(Extracted data Opens)
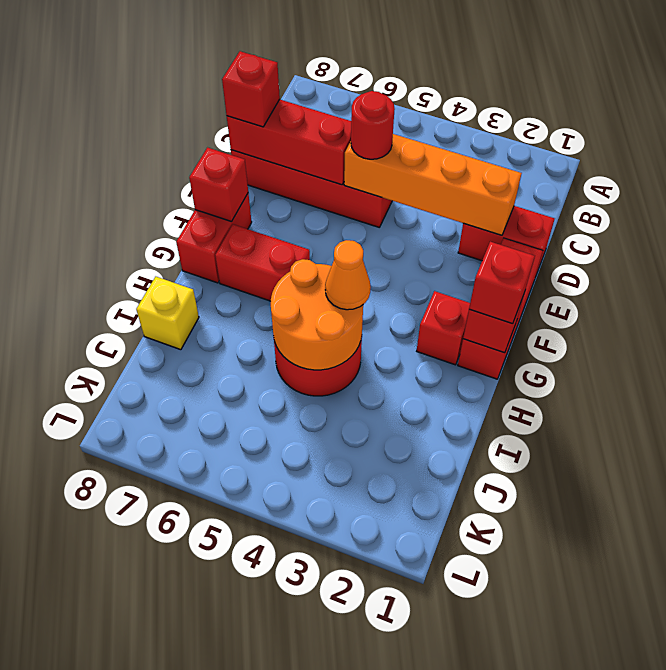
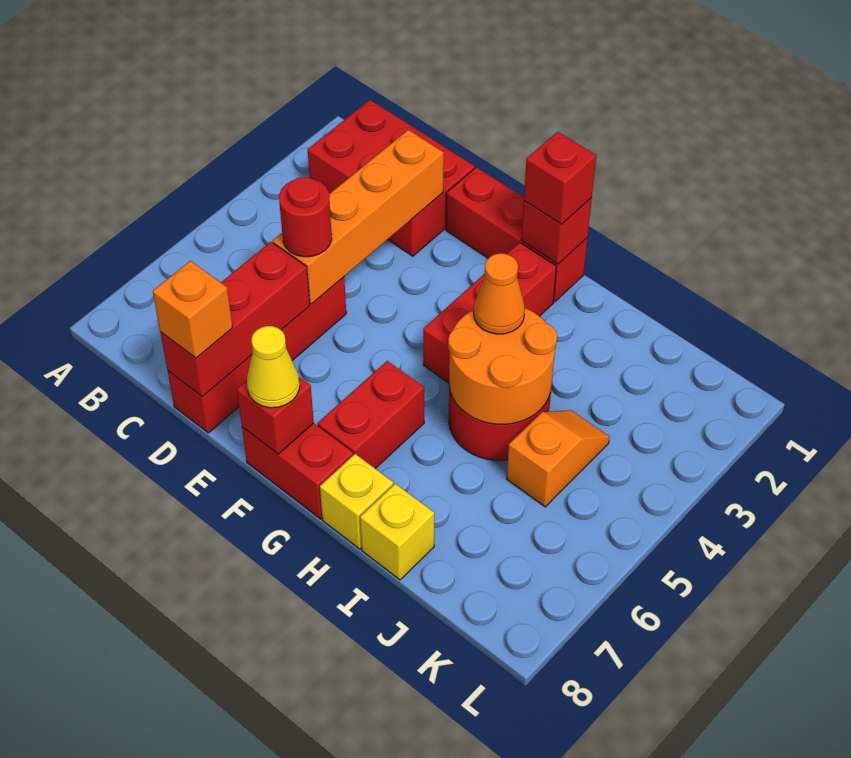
red brick D1:D2 level 1 -> red brick B1:D2 level 1
red brick D8 level 3 -> orange brick D8 level 3
none -> yellow cone F8 level 3
red brick G2 level 1 -> red brick G2:G4 level 1
none -> yellow brick H8 level 1
none -> orange slope J4:J5 level 1 top 5

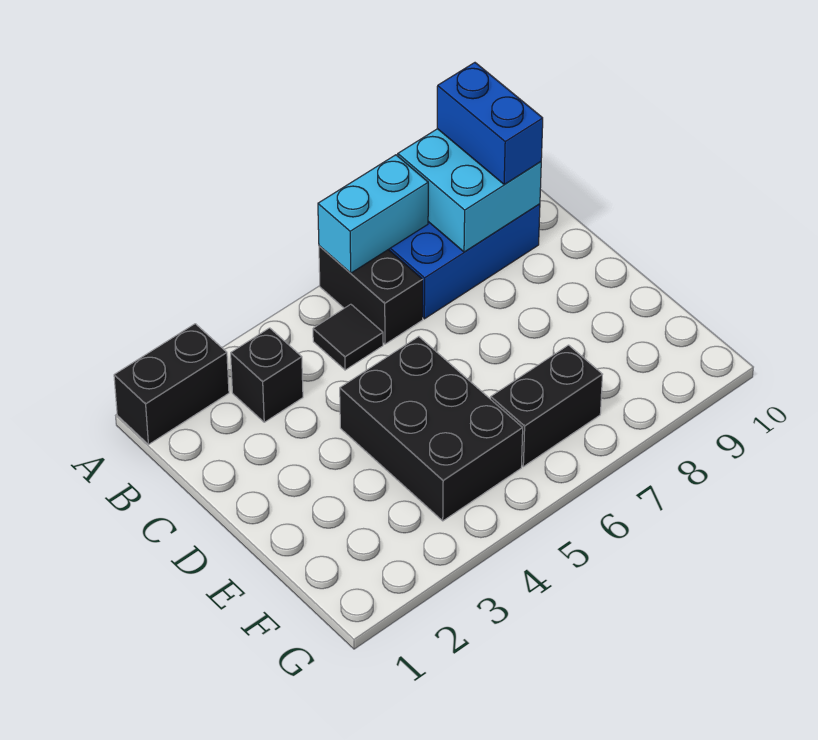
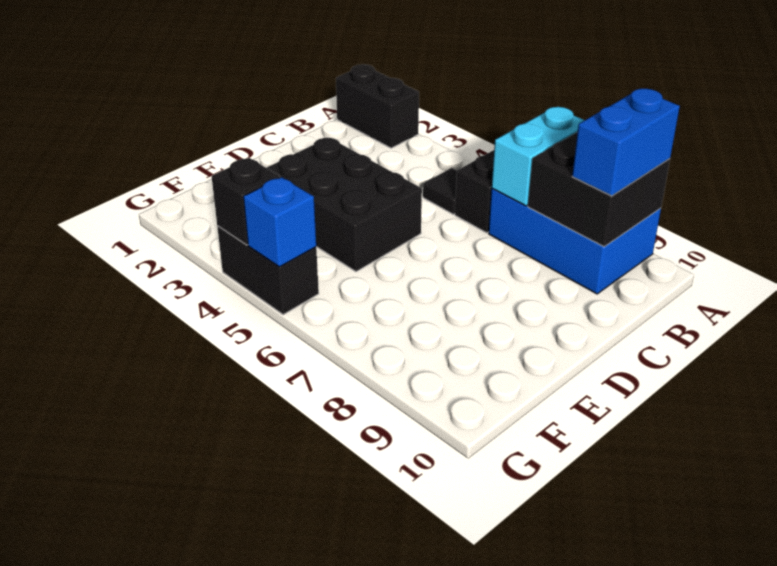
cyan brick A6:A7 level 2 -> cyan brick A7:B7 level 2
cyan brick A8:B9 level 2 -> black brick A8:B9 level 2
black brick B3 level 1 -> black brick G4 level 2
black brick D4:F5 level 1 -> black brick D3:E5 level 1
black brick F6:F7 level 1 -> black brick G4:G5 level 1
none -> blue brick G5 level 2

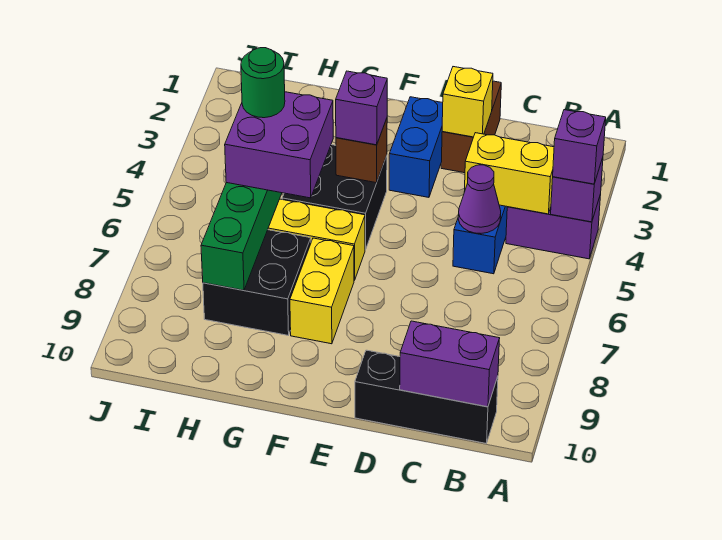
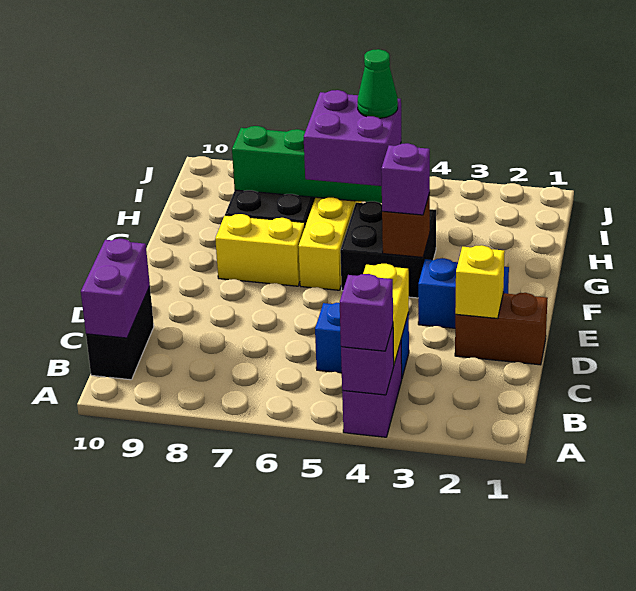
black brick B10:D10 level 1 -> black brick B10:C10 level 1
purple cone C5 level 2 -> none
green round brick H5 level 4 -> green cone H5 level 4

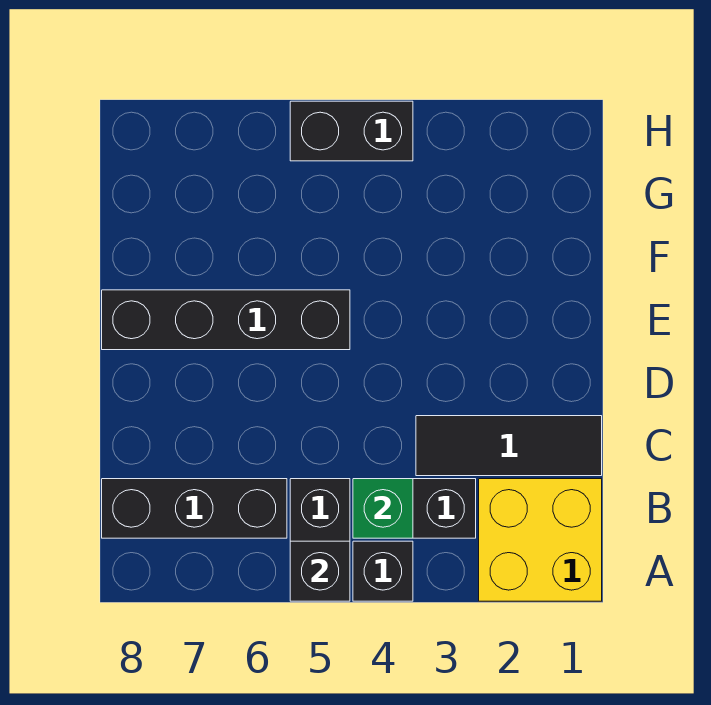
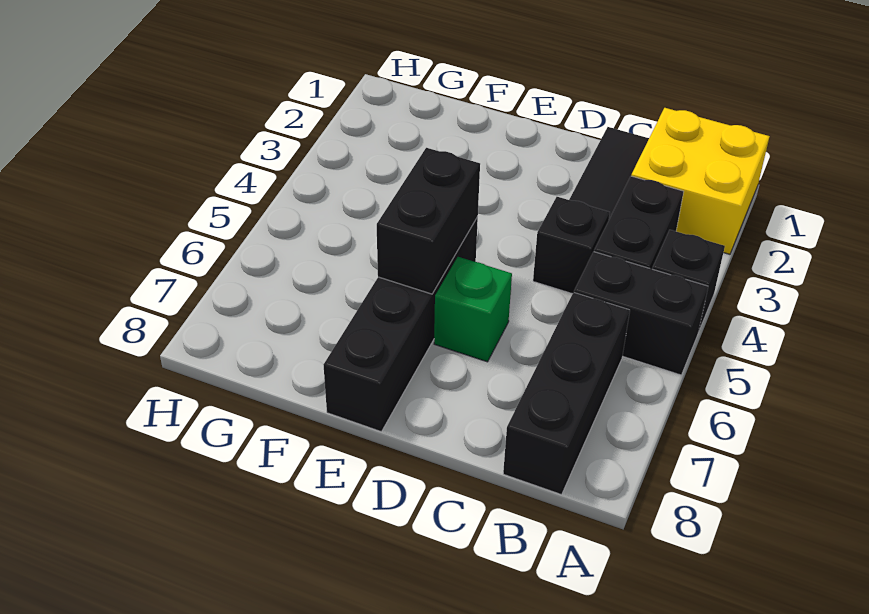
black brick A5 level 2 -> black brick C4 level 1
green brick B4 level 2 -> green brick D6 level 1
black brick H4:H5 level 1 -> black brick E5:E6 level 2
(Extracted data Closes)
The answer should hold exactly the lines running from the one with "black brick A5" to the final line of the data, both ends counted.

Response to the task =
black brick A5 level 2 -> black brick C4 level 1
green brick B4 level 2 -> green brick D6 level 1
black brick H4:H5 level 1 -> black brick E5:E6 level 2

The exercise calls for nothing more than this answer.